__Problem description__. Write the data out again in full, with no departure from the original.

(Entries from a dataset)
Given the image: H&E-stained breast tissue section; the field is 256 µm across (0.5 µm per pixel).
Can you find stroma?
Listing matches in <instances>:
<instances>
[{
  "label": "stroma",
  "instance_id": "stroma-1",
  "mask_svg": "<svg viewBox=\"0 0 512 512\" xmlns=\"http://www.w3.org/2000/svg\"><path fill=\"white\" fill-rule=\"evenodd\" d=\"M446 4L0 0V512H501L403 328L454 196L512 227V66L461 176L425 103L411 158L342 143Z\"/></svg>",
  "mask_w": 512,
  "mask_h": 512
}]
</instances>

__Result for this exercise__.
Given the image: H&E-stained breast tissue section; the field is 256 µm across (0.5 µm per pixel).
Can you find stroma?
Listing matches in <instances>:
<instances>
[{
  "label": "stroma",
  "instance_id": "stroma-1",
  "mask_svg": "<svg viewBox=\"0 0 512 512\" xmlns=\"http://www.w3.org/2000/svg\"><path fill=\"white\" fill-rule=\"evenodd\" d=\"M446 4L0 0V512H501L403 328L454 196L512 227V66L461 176L425 103L411 158L342 143Z\"/></svg>",
  "mask_w": 512,
  "mask_h": 512
}]
</instances>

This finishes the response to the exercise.